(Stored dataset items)

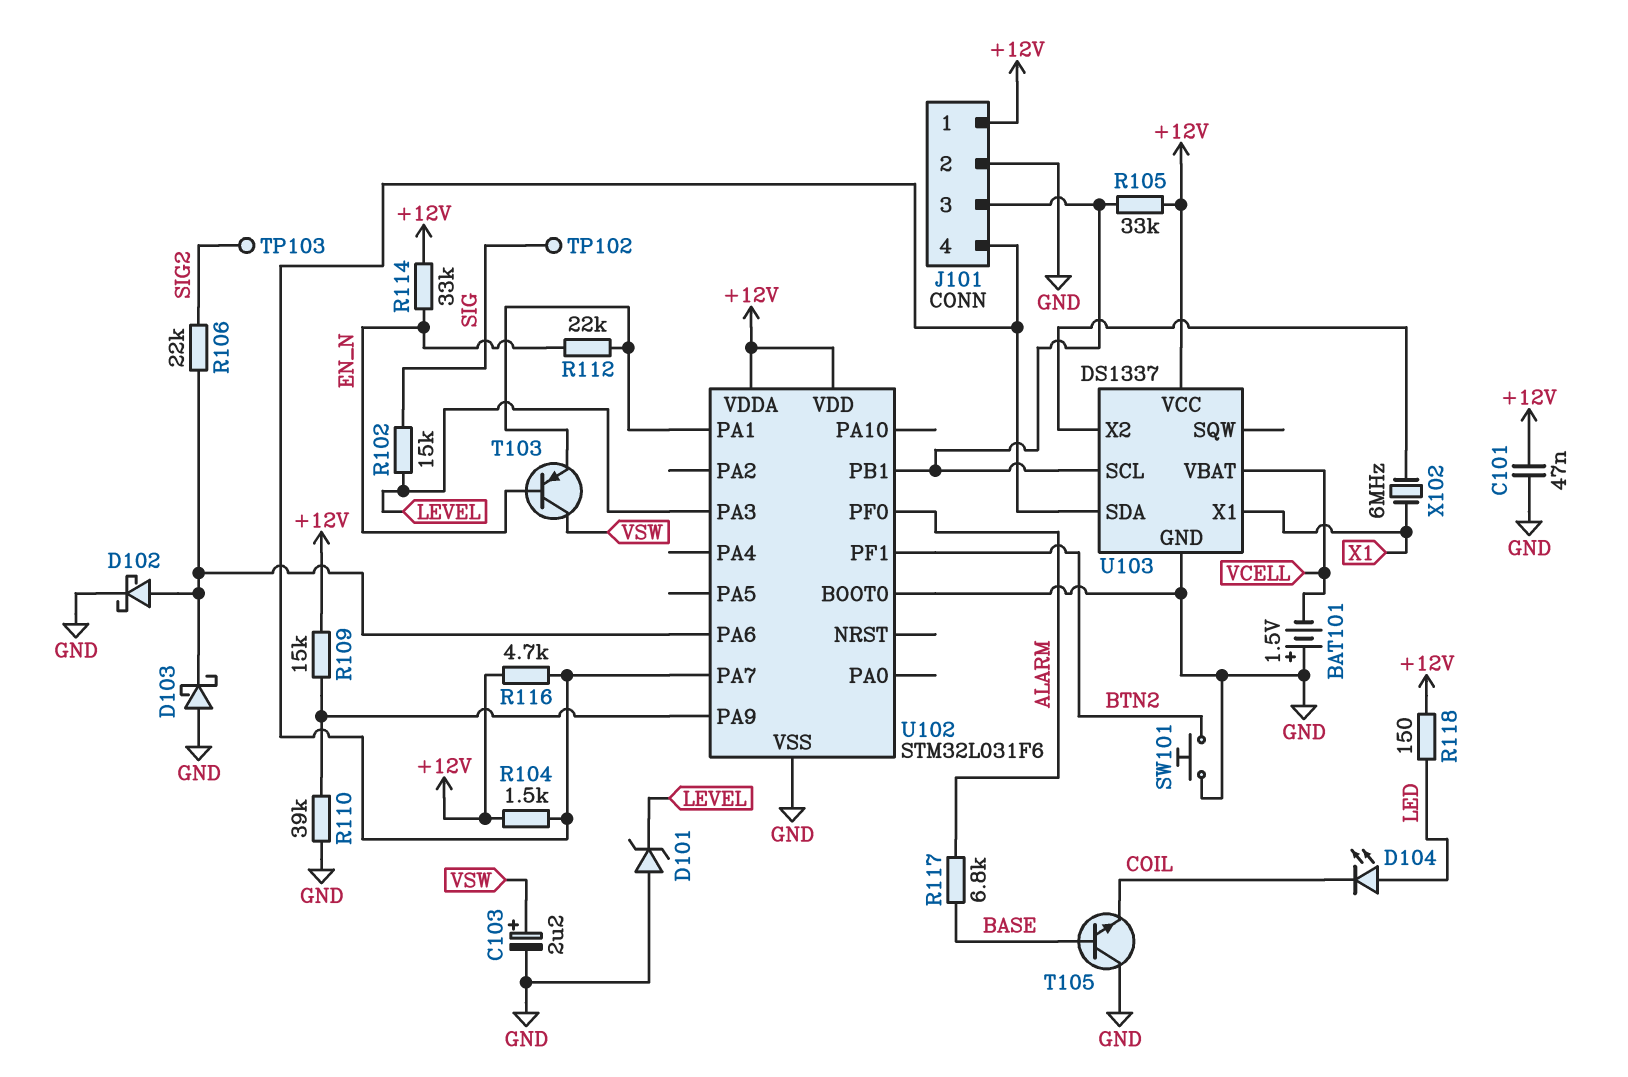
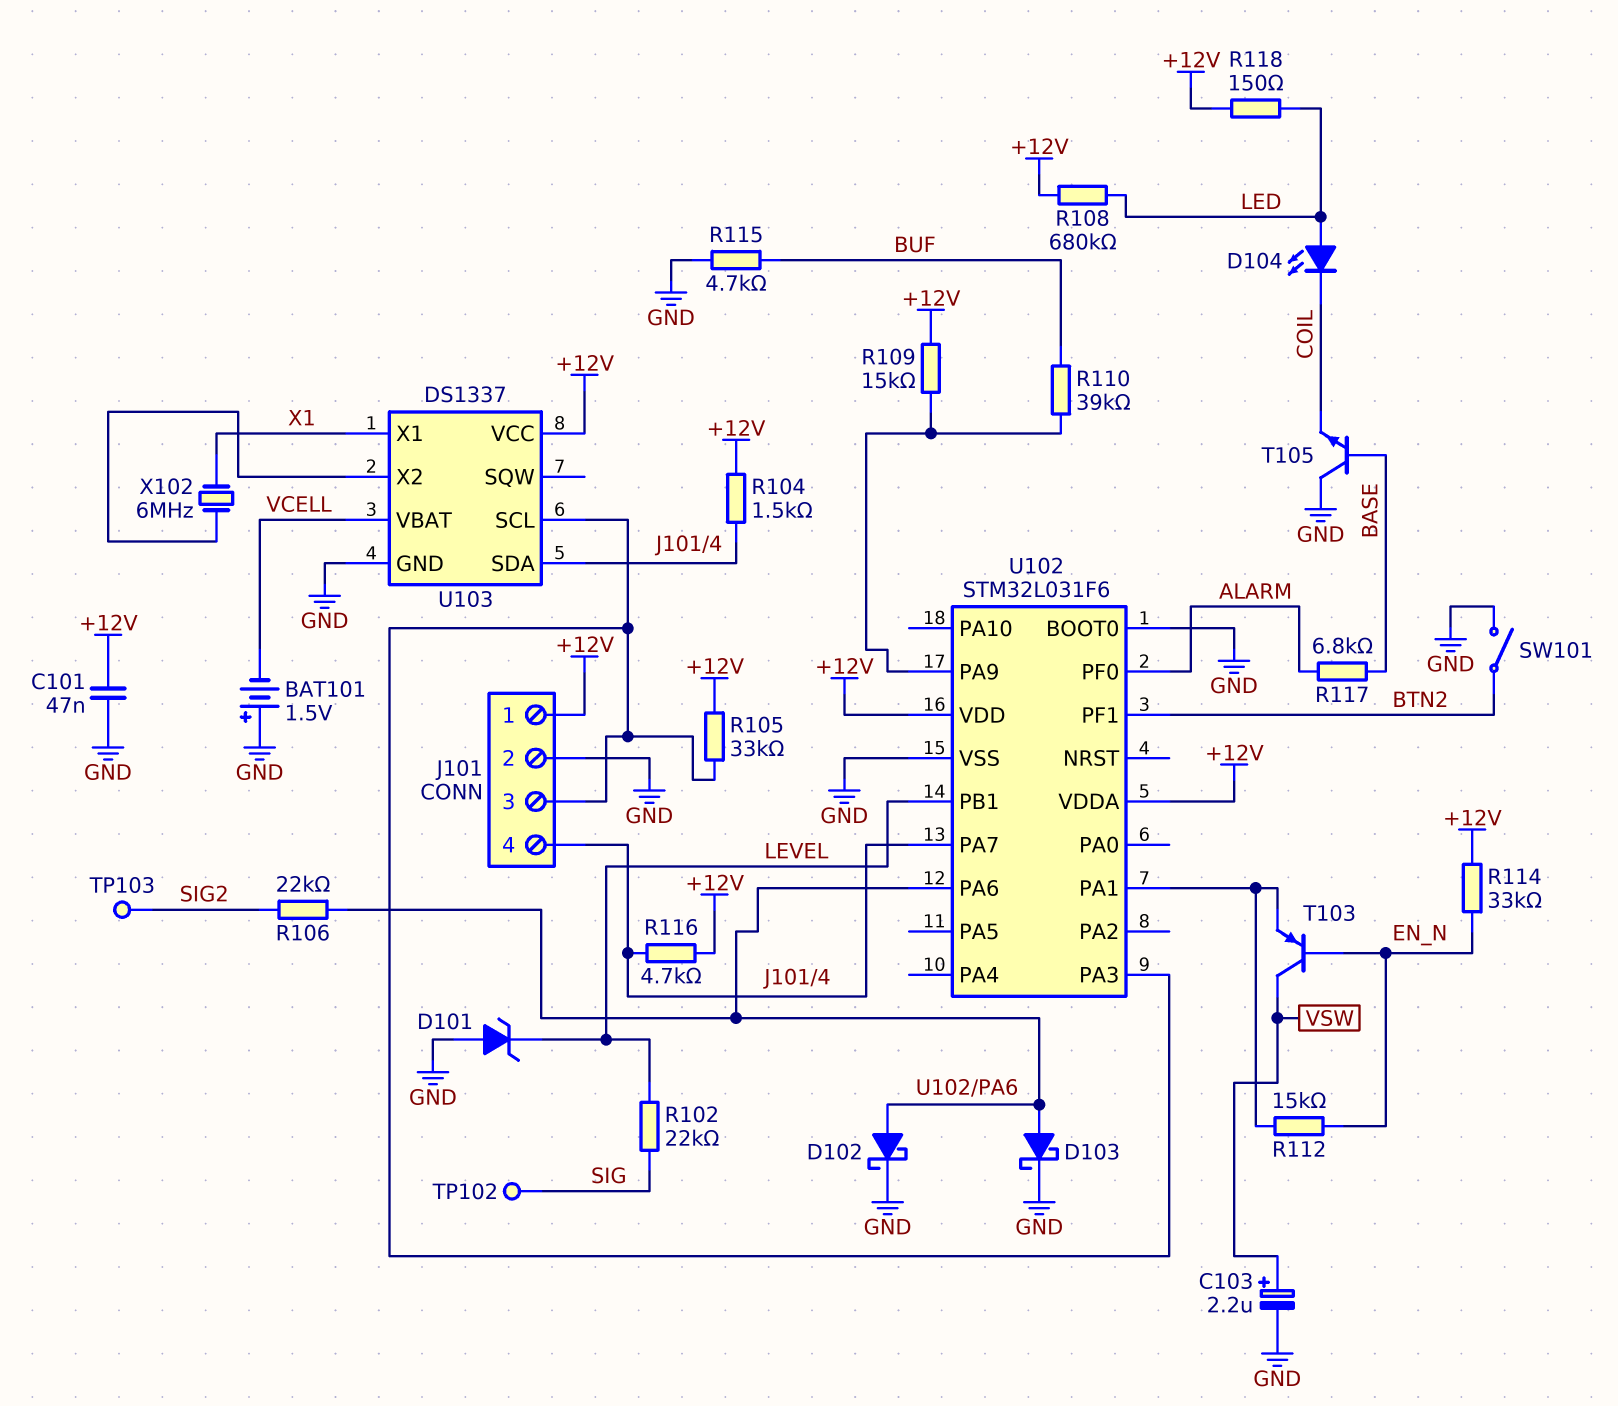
D103: schottky (A GND, K U102/PA6) -> schottky (A U102/PA6, K GND)
R102: 15k (LEVEL, SIG) -> 22k (LEVEL, SIG)
R108: none -> 680k (+12V, LED)
R110: 39k (GND, U102/PA9) -> 39k (BUF, U102/PA9)
R112: 22k (EN_N, U102/PA1) -> 15k (EN_N, U102/PA1)
R115: none -> 4.7k (BUF, GND)
SW101: button (BTN2, GND) -> switch (BTN2, GND)
U102 pin PA3: LEVEL -> J101/3
U102 pin PB1: J101/3 -> LEVEL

*INSTRUCTIONS FOR THE TASK:*
From first line to last, return the records verbatim without their pictures.

*WRITTEN ANSWER:*
D103: schottky (A GND, K U102/PA6) -> schottky (A U102/PA6, K GND)
R102: 15k (LEVEL, SIG) -> 22k (LEVEL, SIG)
R108: none -> 680k (+12V, LED)
R110: 39k (GND, U102/PA9) -> 39k (BUF, U102/PA9)
R112: 22k (EN_N, U102/PA1) -> 15k (EN_N, U102/PA1)
R115: none -> 4.7k (BUF, GND)
SW101: button (BTN2, GND) -> switch (BTN2, GND)
U102 pin PA3: LEVEL -> J101/3
U102 pin PB1: J101/3 -> LEVEL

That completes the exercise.